### What you need to do
The complete set of records below must be repeated precisely as given.

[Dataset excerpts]
=== Section Start ===
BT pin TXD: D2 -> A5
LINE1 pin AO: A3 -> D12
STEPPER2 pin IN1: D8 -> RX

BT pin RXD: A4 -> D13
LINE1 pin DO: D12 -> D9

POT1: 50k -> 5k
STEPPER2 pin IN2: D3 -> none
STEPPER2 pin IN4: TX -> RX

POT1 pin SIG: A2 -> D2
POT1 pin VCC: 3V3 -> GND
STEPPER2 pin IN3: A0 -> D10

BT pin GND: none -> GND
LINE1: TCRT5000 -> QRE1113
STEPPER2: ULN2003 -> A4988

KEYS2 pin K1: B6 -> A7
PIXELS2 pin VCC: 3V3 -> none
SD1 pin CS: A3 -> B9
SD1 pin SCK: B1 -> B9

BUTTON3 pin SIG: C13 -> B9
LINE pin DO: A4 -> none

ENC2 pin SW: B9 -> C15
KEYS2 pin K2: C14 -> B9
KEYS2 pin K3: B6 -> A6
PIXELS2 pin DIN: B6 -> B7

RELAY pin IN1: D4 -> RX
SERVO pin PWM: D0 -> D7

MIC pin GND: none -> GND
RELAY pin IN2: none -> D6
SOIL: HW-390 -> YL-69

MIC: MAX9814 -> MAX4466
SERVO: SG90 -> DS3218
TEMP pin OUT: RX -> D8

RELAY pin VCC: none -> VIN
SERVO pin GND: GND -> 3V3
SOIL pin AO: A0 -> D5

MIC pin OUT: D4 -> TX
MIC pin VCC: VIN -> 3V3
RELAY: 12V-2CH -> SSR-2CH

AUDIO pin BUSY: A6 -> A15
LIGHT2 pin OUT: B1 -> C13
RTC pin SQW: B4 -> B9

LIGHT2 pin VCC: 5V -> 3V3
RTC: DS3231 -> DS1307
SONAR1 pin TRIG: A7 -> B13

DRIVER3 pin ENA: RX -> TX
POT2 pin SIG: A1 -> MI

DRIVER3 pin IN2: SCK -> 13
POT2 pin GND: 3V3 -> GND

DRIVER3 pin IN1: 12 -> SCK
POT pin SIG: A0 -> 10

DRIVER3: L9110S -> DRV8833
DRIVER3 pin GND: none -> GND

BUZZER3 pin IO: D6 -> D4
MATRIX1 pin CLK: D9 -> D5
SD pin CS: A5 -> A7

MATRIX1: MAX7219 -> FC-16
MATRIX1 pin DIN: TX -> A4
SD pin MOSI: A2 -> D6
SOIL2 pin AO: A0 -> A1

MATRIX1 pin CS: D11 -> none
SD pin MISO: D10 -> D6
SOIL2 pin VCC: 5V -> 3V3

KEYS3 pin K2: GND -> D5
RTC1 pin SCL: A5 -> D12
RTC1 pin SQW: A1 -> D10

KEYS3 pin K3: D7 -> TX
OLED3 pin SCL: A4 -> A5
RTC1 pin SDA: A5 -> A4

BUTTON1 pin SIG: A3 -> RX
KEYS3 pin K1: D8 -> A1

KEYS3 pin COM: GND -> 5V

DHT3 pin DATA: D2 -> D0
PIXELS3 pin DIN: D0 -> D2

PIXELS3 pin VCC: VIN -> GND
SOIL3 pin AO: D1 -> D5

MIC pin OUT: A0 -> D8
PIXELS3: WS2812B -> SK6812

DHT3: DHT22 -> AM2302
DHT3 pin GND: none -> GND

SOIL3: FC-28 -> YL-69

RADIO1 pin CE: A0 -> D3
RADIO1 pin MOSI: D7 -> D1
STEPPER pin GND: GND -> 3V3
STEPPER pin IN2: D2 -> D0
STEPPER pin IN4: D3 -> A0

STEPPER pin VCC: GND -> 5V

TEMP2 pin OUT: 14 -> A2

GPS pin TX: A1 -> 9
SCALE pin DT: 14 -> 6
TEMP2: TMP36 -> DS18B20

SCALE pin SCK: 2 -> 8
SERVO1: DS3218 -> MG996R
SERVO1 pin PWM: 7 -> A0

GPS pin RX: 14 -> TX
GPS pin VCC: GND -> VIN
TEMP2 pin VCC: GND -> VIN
=== Section End ===
### Answer to this task
BT pin TXD: D2 -> A5
LINE1 pin AO: A3 -> D12
STEPPER2 pin IN1: D8 -> RX

BT pin RXD: A4 -> D13
LINE1 pin DO: D12 -> D9

POT1: 50k -> 5k
STEPPER2 pin IN2: D3 -> none
STEPPER2 pin IN4: TX -> RX

POT1 pin SIG: A2 -> D2
POT1 pin VCC: 3V3 -> GND
STEPPER2 pin IN3: A0 -> D10

BT pin GND: none -> GND
LINE1: TCRT5000 -> QRE1113
STEPPER2: ULN2003 -> A4988

KEYS2 pin K1: B6 -> A7
PIXELS2 pin VCC: 3V3 -> none
SD1 pin CS: A3 -> B9
SD1 pin SCK: B1 -> B9

BUTTON3 pin SIG: C13 -> B9
LINE pin DO: A4 -> none

ENC2 pin SW: B9 -> C15
KEYS2 pin K2: C14 -> B9
KEYS2 pin K3: B6 -> A6
PIXELS2 pin DIN: B6 -> B7

RELAY pin IN1: D4 -> RX
SERVO pin PWM: D0 -> D7

MIC pin GND: none -> GND
RELAY pin IN2: none -> D6
SOIL: HW-390 -> YL-69

MIC: MAX9814 -> MAX4466
SERVO: SG90 -> DS3218
TEMP pin OUT: RX -> D8

RELAY pin VCC: none -> VIN
SERVO pin GND: GND -> 3V3
SOIL pin AO: A0 -> D5

MIC pin OUT: D4 -> TX
MIC pin VCC: VIN -> 3V3
RELAY: 12V-2CH -> SSR-2CH

AUDIO pin BUSY: A6 -> A15
LIGHT2 pin OUT: B1 -> C13
RTC pin SQW: B4 -> B9

LIGHT2 pin VCC: 5V -> 3V3
RTC: DS3231 -> DS1307
SONAR1 pin TRIG: A7 -> B13

DRIVER3 pin ENA: RX -> TX
POT2 pin SIG: A1 -> MI

DRIVER3 pin IN2: SCK -> 13
POT2 pin GND: 3V3 -> GND

DRIVER3 pin IN1: 12 -> SCK
POT pin SIG: A0 -> 10

DRIVER3: L9110S -> DRV8833
DRIVER3 pin GND: none -> GND

BUZZER3 pin IO: D6 -> D4
MATRIX1 pin CLK: D9 -> D5
SD pin CS: A5 -> A7

MATRIX1: MAX7219 -> FC-16
MATRIX1 pin DIN: TX -> A4
SD pin MOSI: A2 -> D6
SOIL2 pin AO: A0 -> A1

MATRIX1 pin CS: D11 -> none
SD pin MISO: D10 -> D6
SOIL2 pin VCC: 5V -> 3V3

KEYS3 pin K2: GND -> D5
RTC1 pin SCL: A5 -> D12
RTC1 pin SQW: A1 -> D10

KEYS3 pin K3: D7 -> TX
OLED3 pin SCL: A4 -> A5
RTC1 pin SDA: A5 -> A4

BUTTON1 pin SIG: A3 -> RX
KEYS3 pin K1: D8 -> A1

KEYS3 pin COM: GND -> 5V

DHT3 pin DATA: D2 -> D0
PIXELS3 pin DIN: D0 -> D2

PIXELS3 pin VCC: VIN -> GND
SOIL3 pin AO: D1 -> D5

MIC pin OUT: A0 -> D8
PIXELS3: WS2812B -> SK6812

DHT3: DHT22 -> AM2302
DHT3 pin GND: none -> GND

SOIL3: FC-28 -> YL-69

RADIO1 pin CE: A0 -> D3
RADIO1 pin MOSI: D7 -> D1
STEPPER pin GND: GND -> 3V3
STEPPER pin IN2: D2 -> D0
STEPPER pin IN4: D3 -> A0

STEPPER pin VCC: GND -> 5V

TEMP2 pin OUT: 14 -> A2

GPS pin TX: A1 -> 9
SCALE pin DT: 14 -> 6
TEMP2: TMP36 -> DS18B20

SCALE pin SCK: 2 -> 8
SERVO1: DS3218 -> MG996R
SERVO1 pin PWM: 7 -> A0

GPS pin RX: 14 -> TX
GPS pin VCC: GND -> VIN
TEMP2 pin VCC: GND -> VIN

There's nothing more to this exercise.